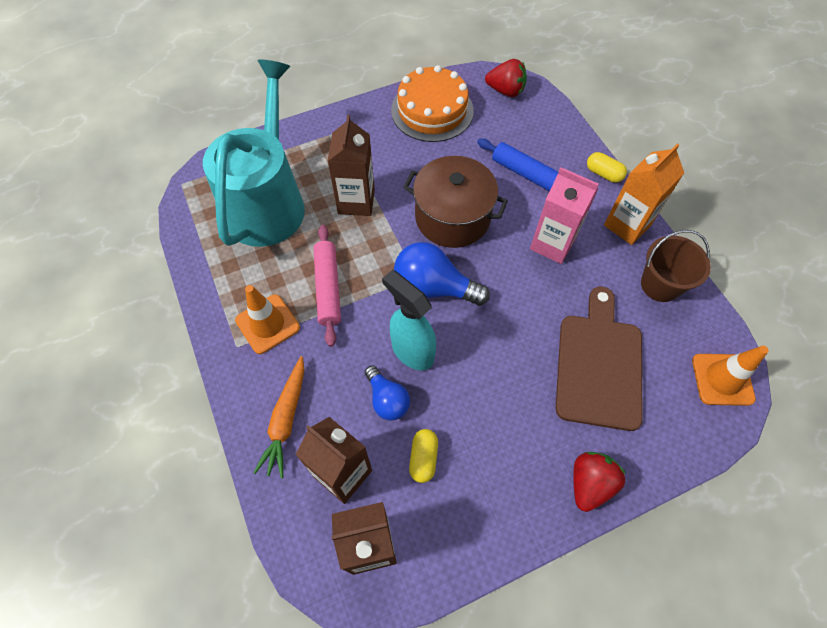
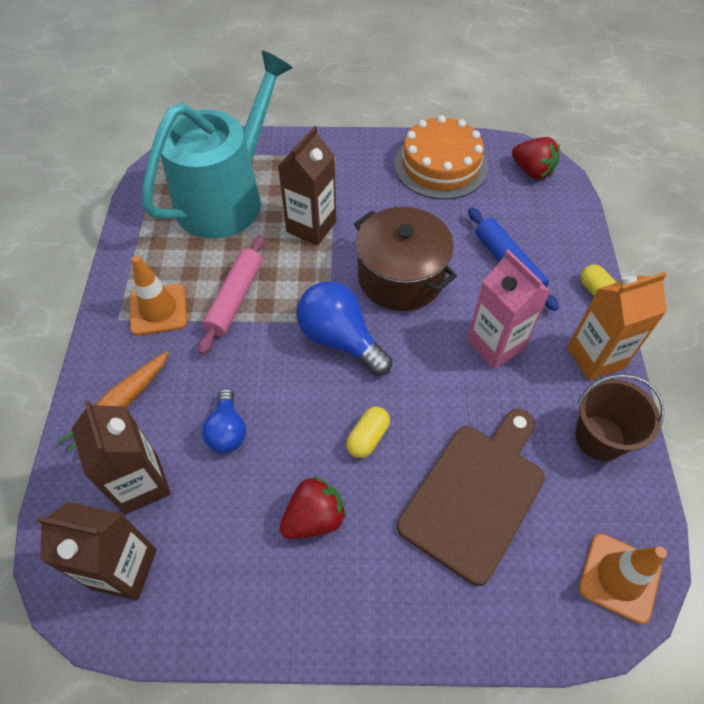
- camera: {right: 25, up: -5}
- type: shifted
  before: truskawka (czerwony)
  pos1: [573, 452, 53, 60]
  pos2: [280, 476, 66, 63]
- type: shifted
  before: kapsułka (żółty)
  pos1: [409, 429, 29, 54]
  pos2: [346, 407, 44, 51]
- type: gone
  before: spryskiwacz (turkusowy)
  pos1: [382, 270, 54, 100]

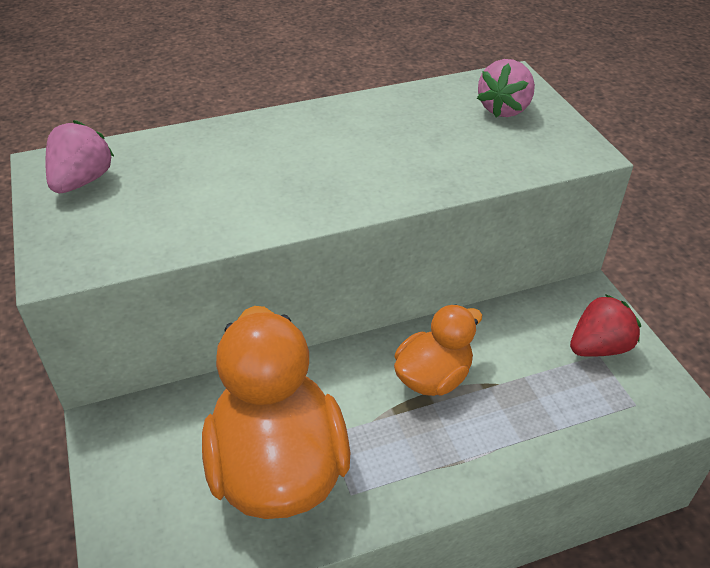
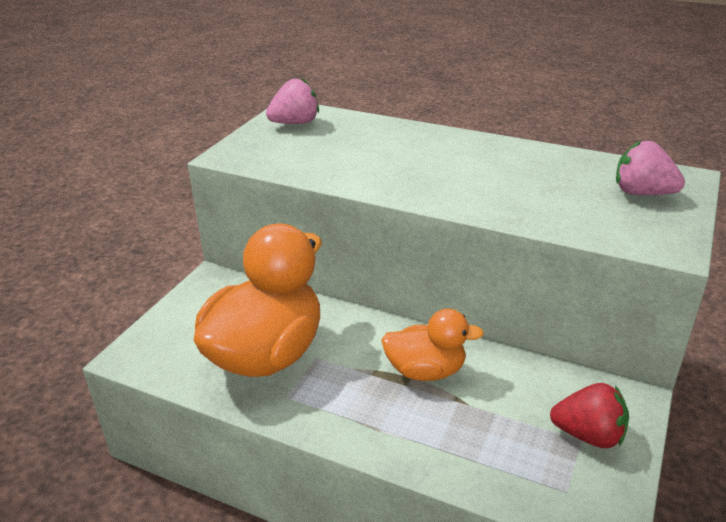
- camera: {right: 45, up: -10}
- type: rotated
  before: truskawka (różowy)
  pos1: [477, 59, 58, 59]
  pos2: [616, 141, 69, 54]
  turn: 45

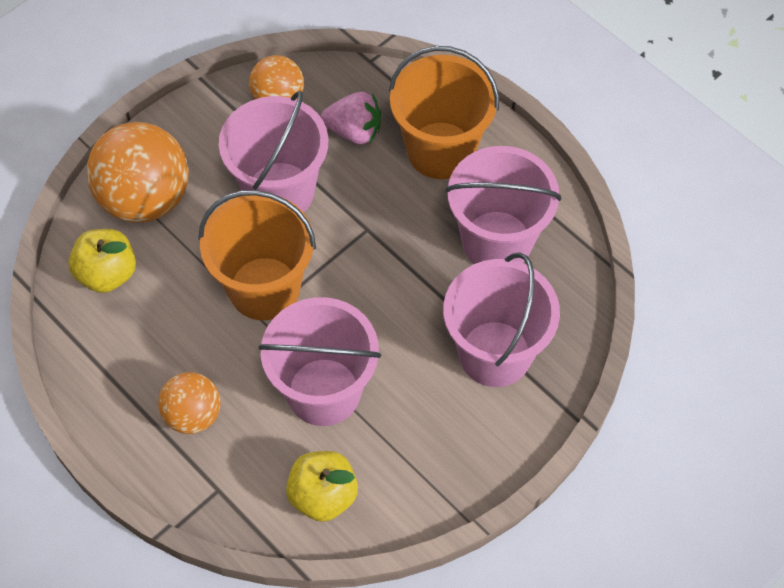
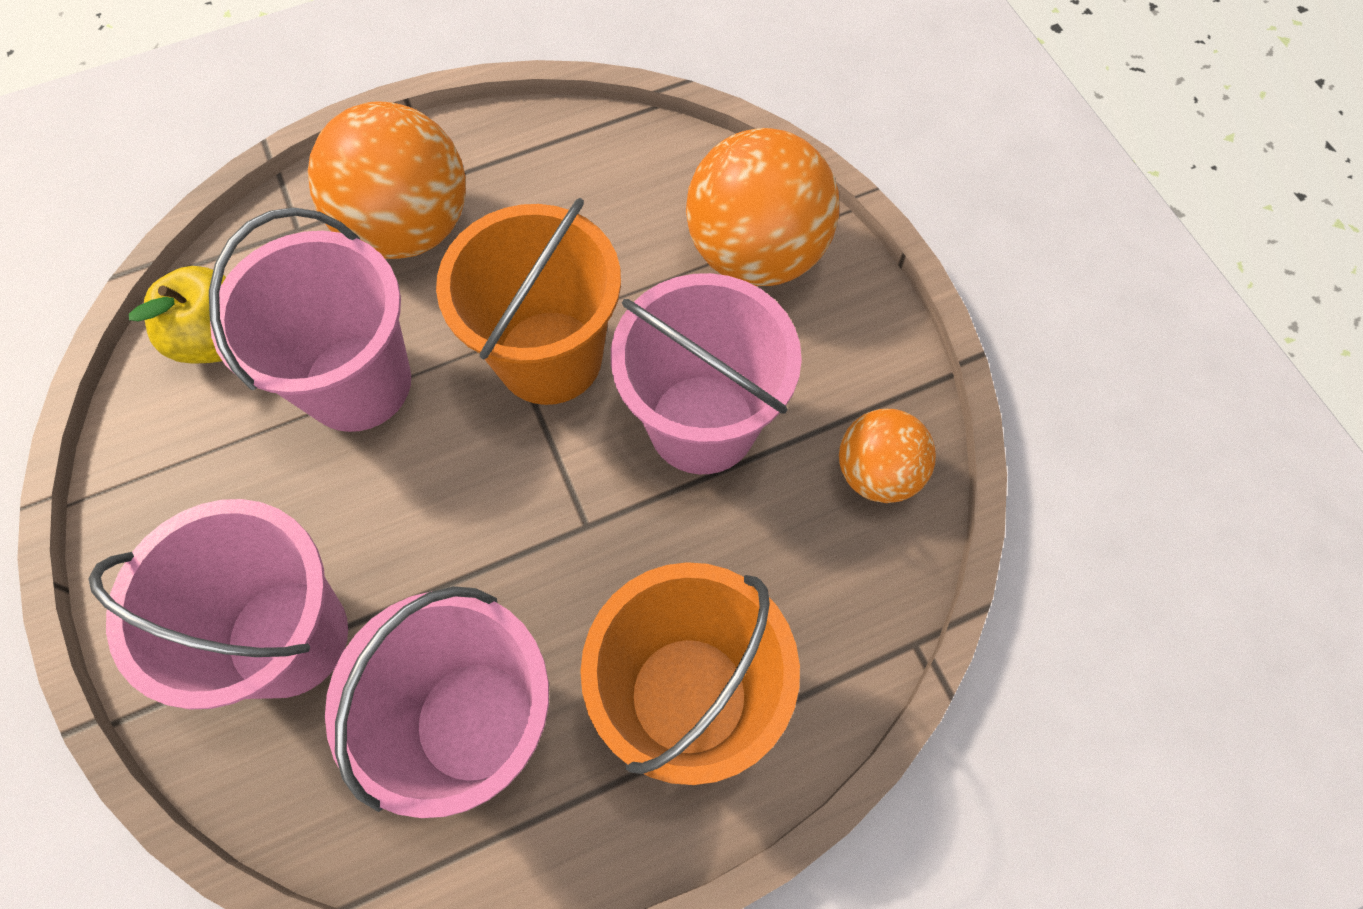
- camera: {right: 110, up: 5}
- type: scaled
  before: piłka (pomarańczowy)
  pos1: [158, 372, 63, 62]
  pos2: [308, 101, 158, 158]
  scale: 1.74
- type: gone
  before: jabłko (żółty)
  pos1: [68, 229, 68, 64]
- type: gone
  before: truskawka (różowy)
  pos1: [321, 92, 60, 53]

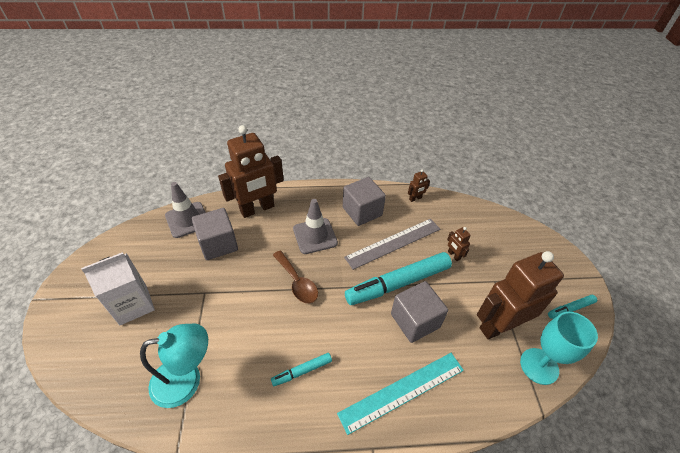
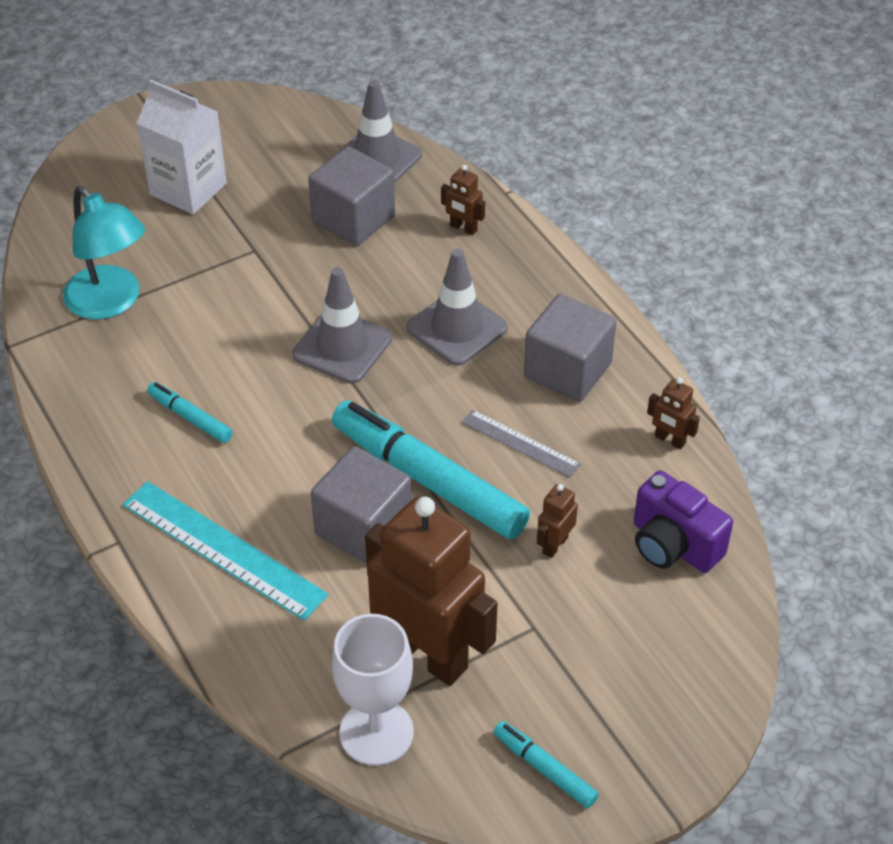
- camera: {right: 65, up: 0}
- type: swapped
  before: łyżka (brązowy)
  after: pachołek (szary)
  pos1: [273, 250, 45, 53]
  pos2: [292, 267, 100, 117]
- type: repainted
  before: kielich (turkusowy)
  after: kielich (biały)
  pos1: [520, 312, 78, 73]
  pos2: [332, 614, 82, 152]
- type: scaled
  before: robot (brązowy)
  pos1: [218, 125, 66, 93]
  pos2: [441, 165, 44, 70]
  scale: 0.4
- type: scaled
  before: linijka (szary)
  pos1: [344, 219, 96, 51]
  pos2: [462, 410, 119, 68]
  scale: 0.56
- type: new
  after: aparat fotograficzny (fioletowy)
  pos2: [634, 471, 99, 102]

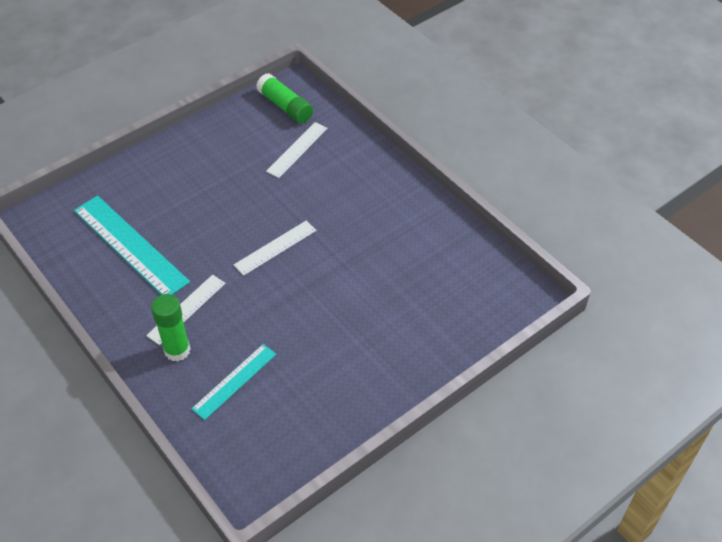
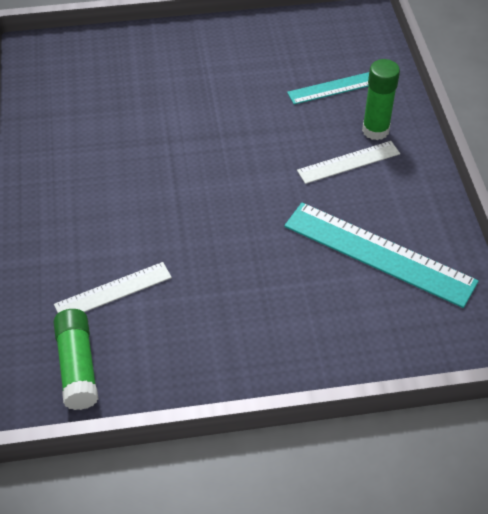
- camera: {right: -150, up: 0}
- type: rotated
  before: linijka (turkusowy)
  pos1: [74, 196, 116, 99]
  pos2: [284, 202, 195, 106]
  turn: -45
- type: gone
  before: linijka (biały)
  pos1: [234, 221, 83, 55]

------------------------------------------------------------

Starting at the line that holds "pos1: [321, 92, 60, 53]", print each line through the last one of the entries above, exactly and with both ends included; no pictures.

  pos1: [321, 92, 60, 53]

- camera: {right: 65, up: 0}
- type: swapped
  before: łyżka (brązowy)
  after: pachołek (szary)
  pos1: [273, 250, 45, 53]
  pos2: [292, 267, 100, 117]
- type: repainted
  before: kielich (turkusowy)
  after: kielich (biały)
  pos1: [520, 312, 78, 73]
  pos2: [332, 614, 82, 152]
- type: scaled
  before: robot (brązowy)
  pos1: [218, 125, 66, 93]
  pos2: [441, 165, 44, 70]
  scale: 0.4
- type: scaled
  before: linijka (szary)
  pos1: [344, 219, 96, 51]
  pos2: [462, 410, 119, 68]
  scale: 0.56
- type: new
  after: aparat fotograficzny (fioletowy)
  pos2: [634, 471, 99, 102]

- camera: {right: -150, up: 0}
- type: rotated
  before: linijka (turkusowy)
  pos1: [74, 196, 116, 99]
  pos2: [284, 202, 195, 106]
  turn: -45
- type: gone
  before: linijka (biały)
  pos1: [234, 221, 83, 55]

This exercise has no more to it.